YOUR INSTRUCTIONS:
Restate all the data word for word and omit the pictures.

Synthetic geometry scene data

________________

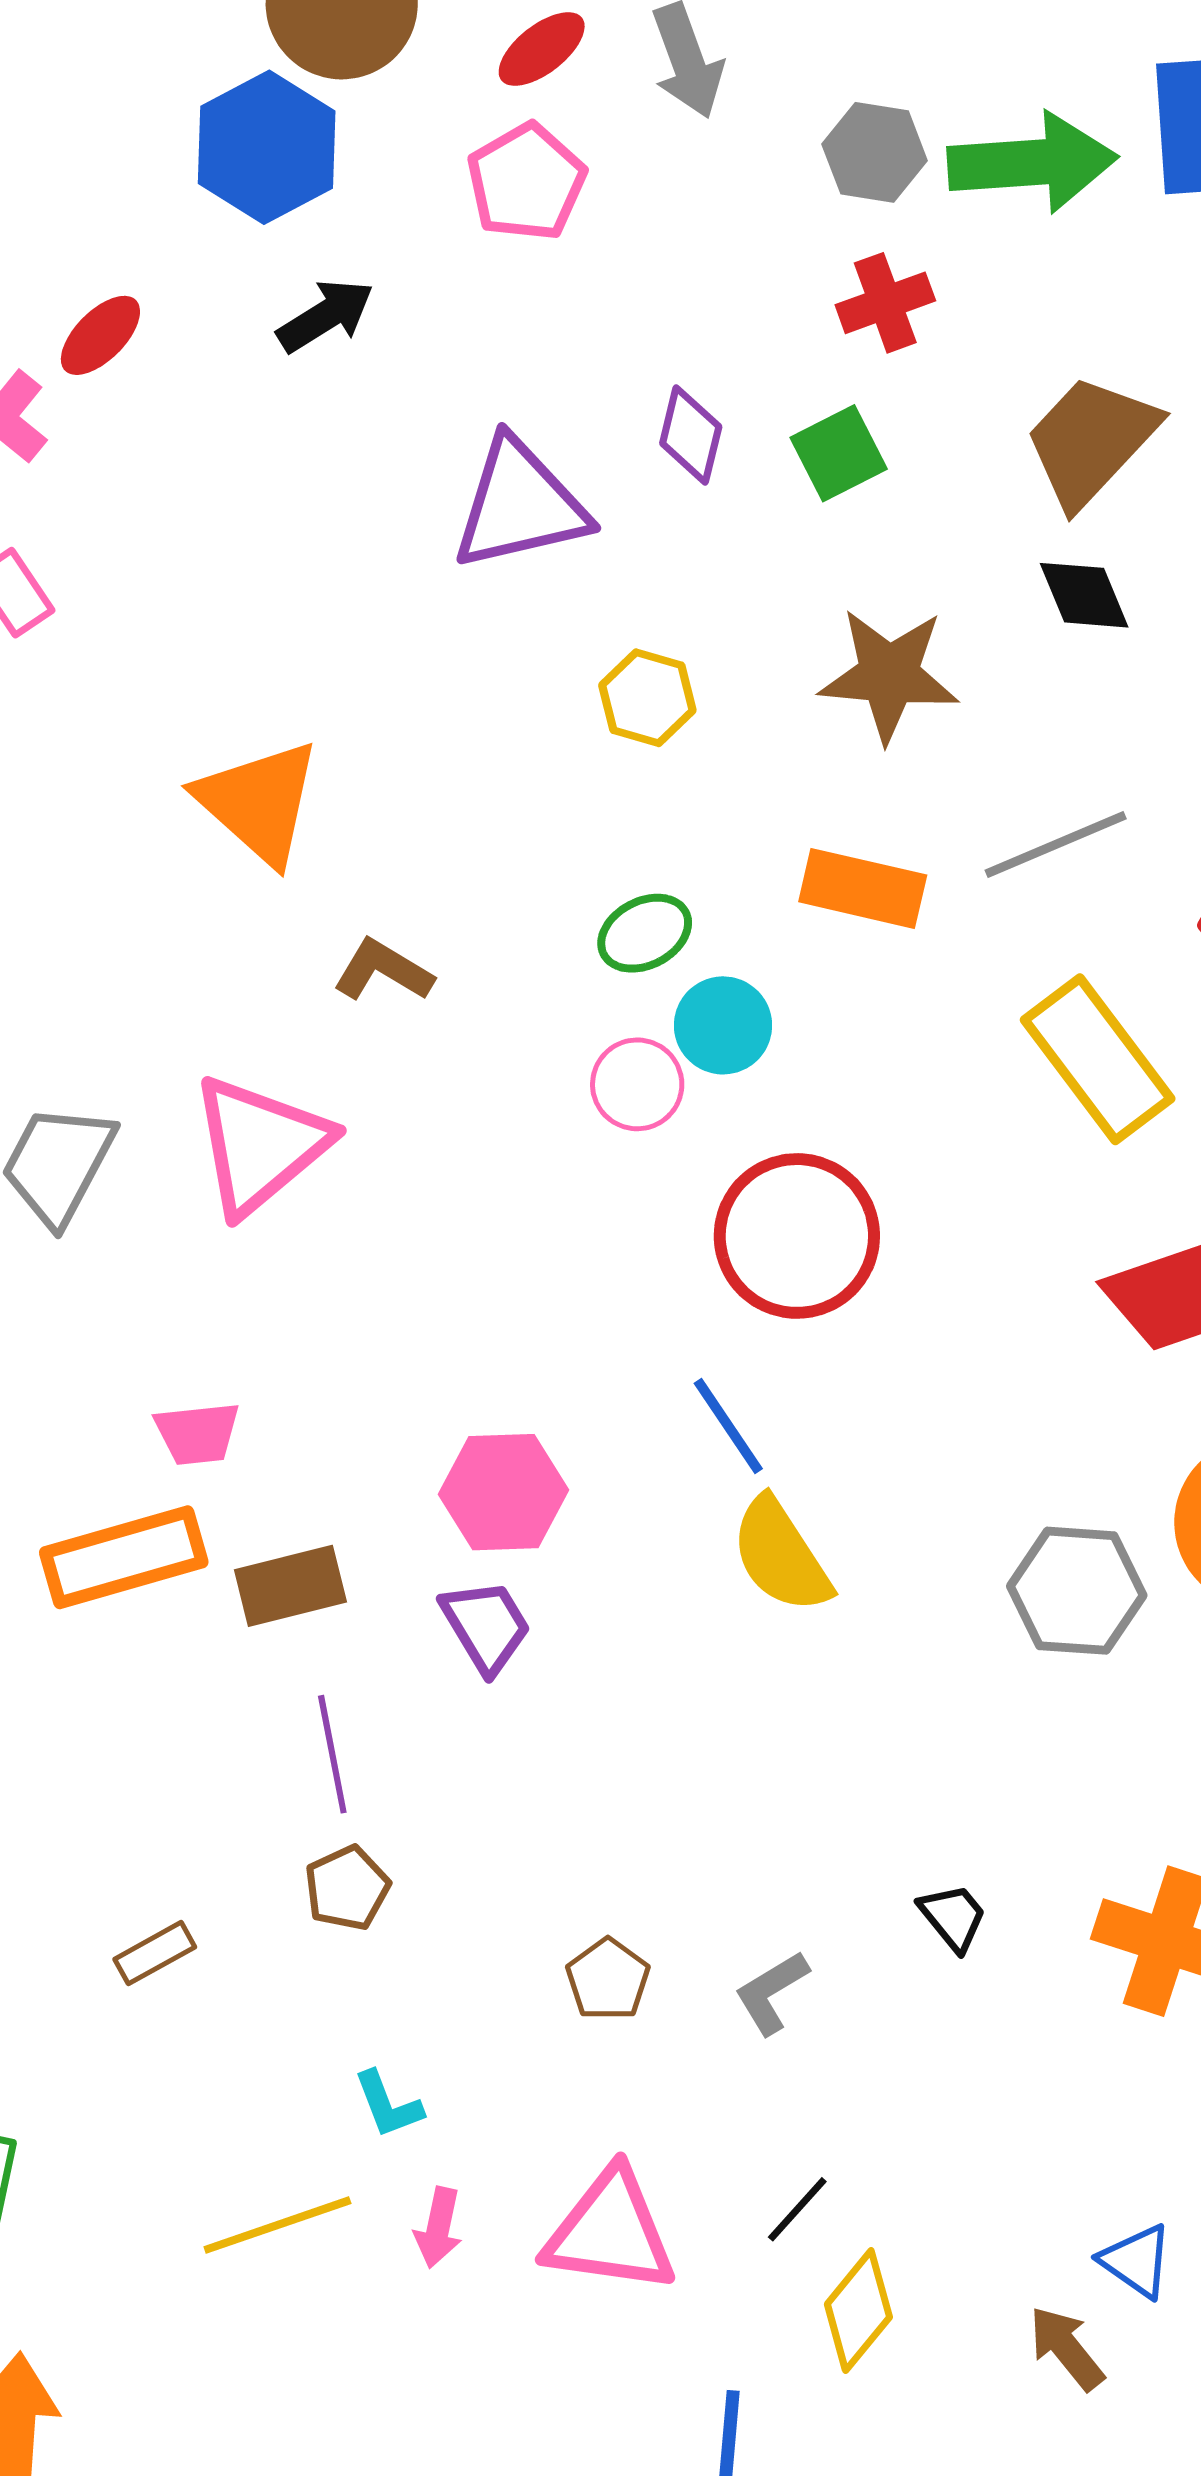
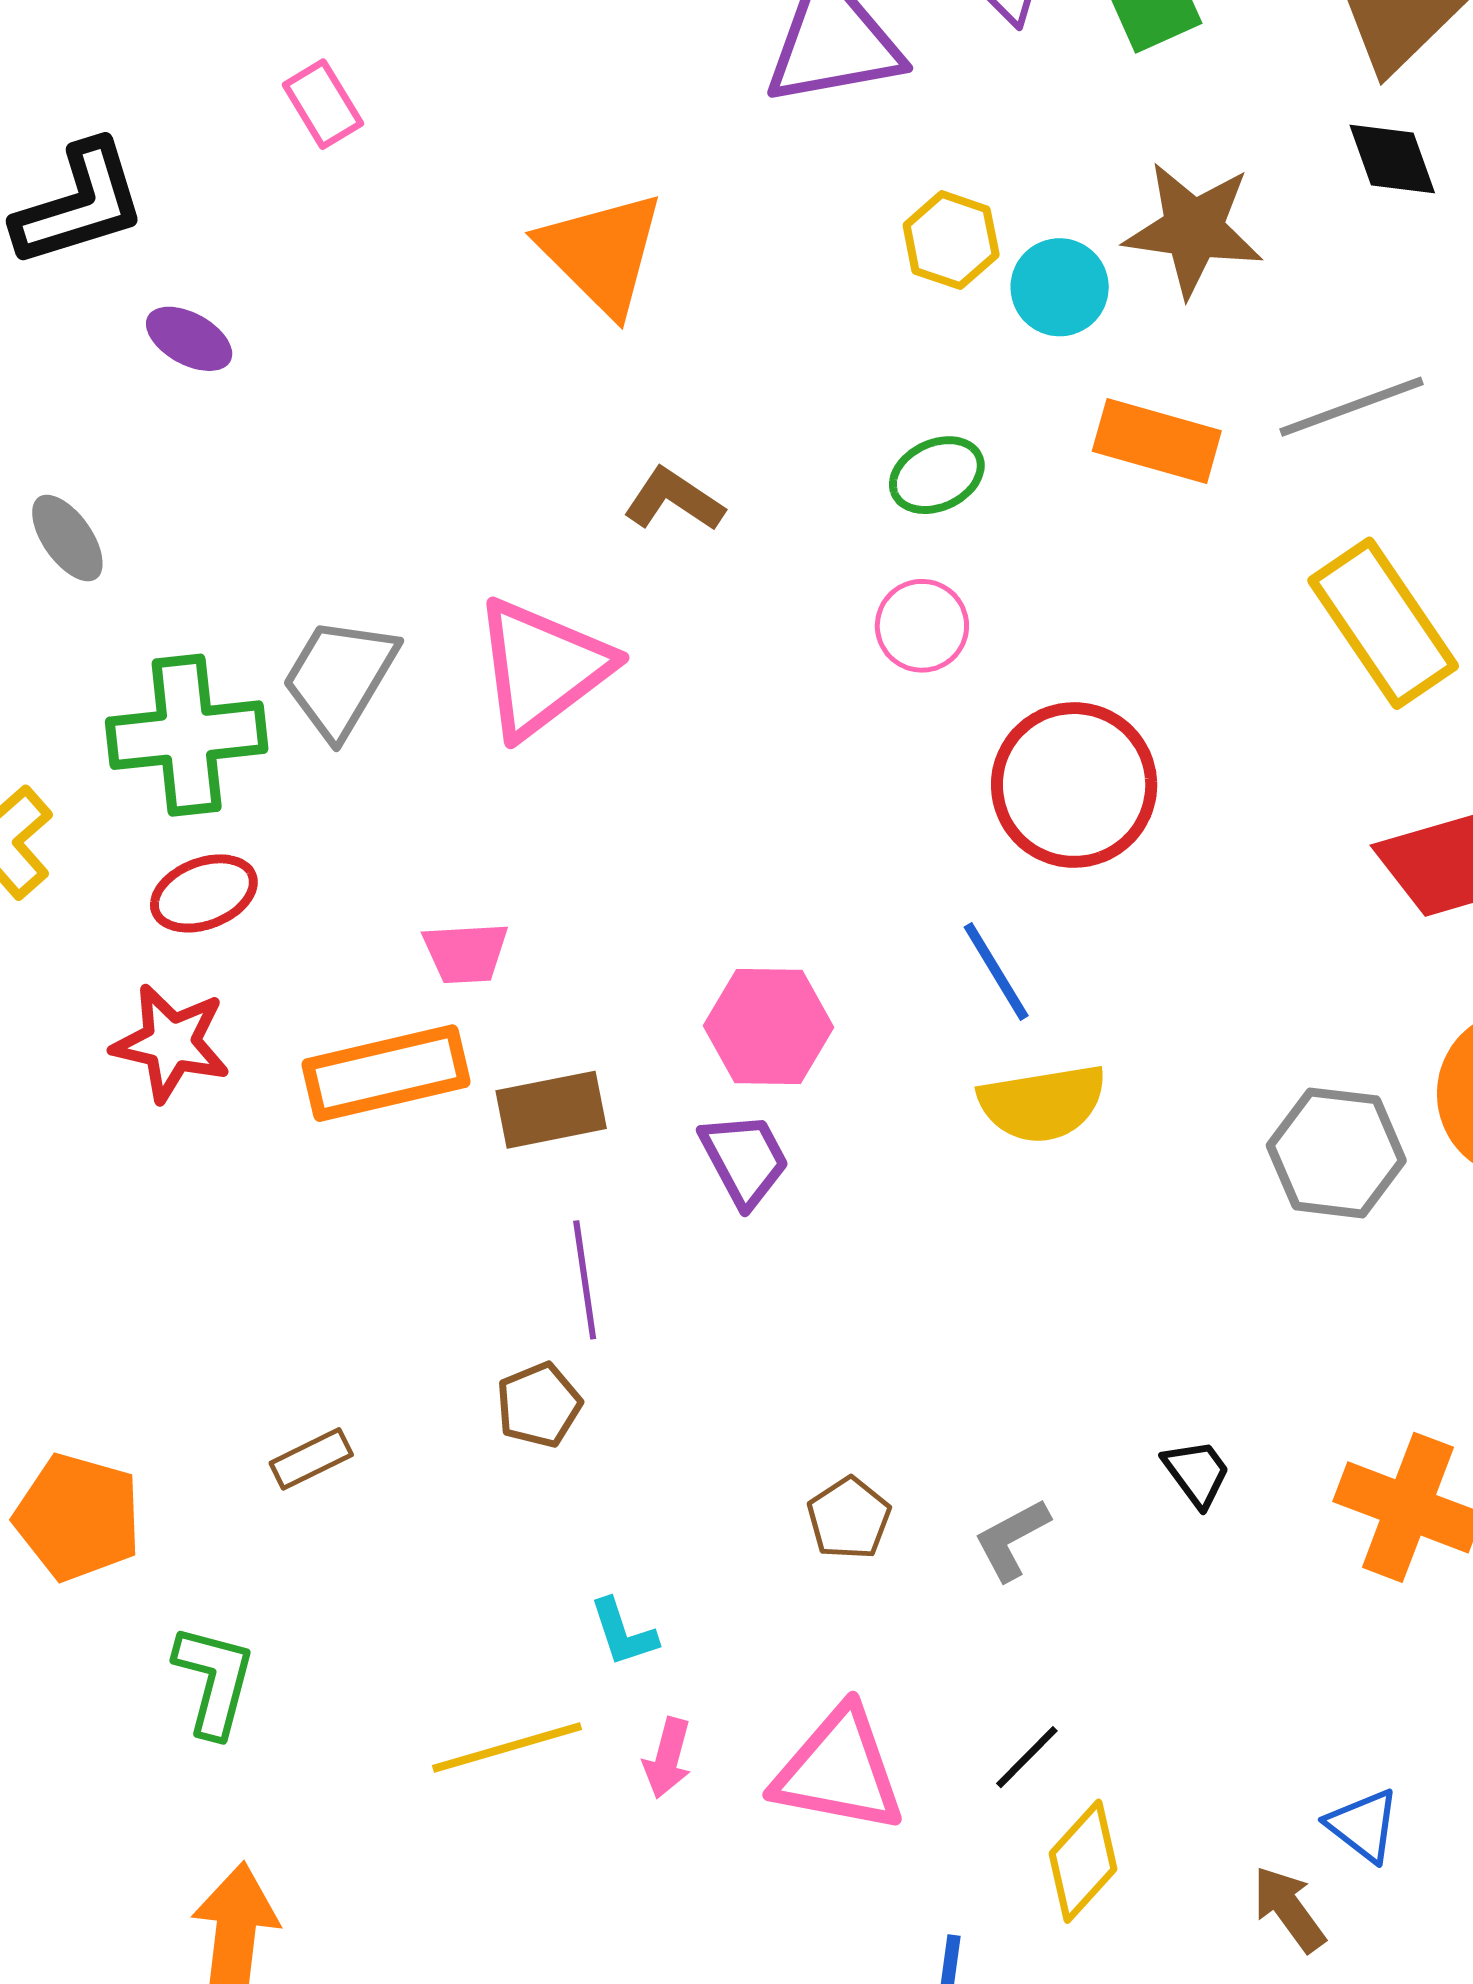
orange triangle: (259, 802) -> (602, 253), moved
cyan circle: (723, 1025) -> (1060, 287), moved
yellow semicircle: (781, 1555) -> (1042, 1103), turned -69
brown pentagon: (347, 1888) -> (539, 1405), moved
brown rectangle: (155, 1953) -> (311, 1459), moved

________________

TASK RESPONSE:
orange triangle: (259, 802) -> (602, 253), moved
cyan circle: (723, 1025) -> (1060, 287), moved
yellow semicircle: (781, 1555) -> (1042, 1103), turned -69
brown pentagon: (347, 1888) -> (539, 1405), moved
brown rectangle: (155, 1953) -> (311, 1459), moved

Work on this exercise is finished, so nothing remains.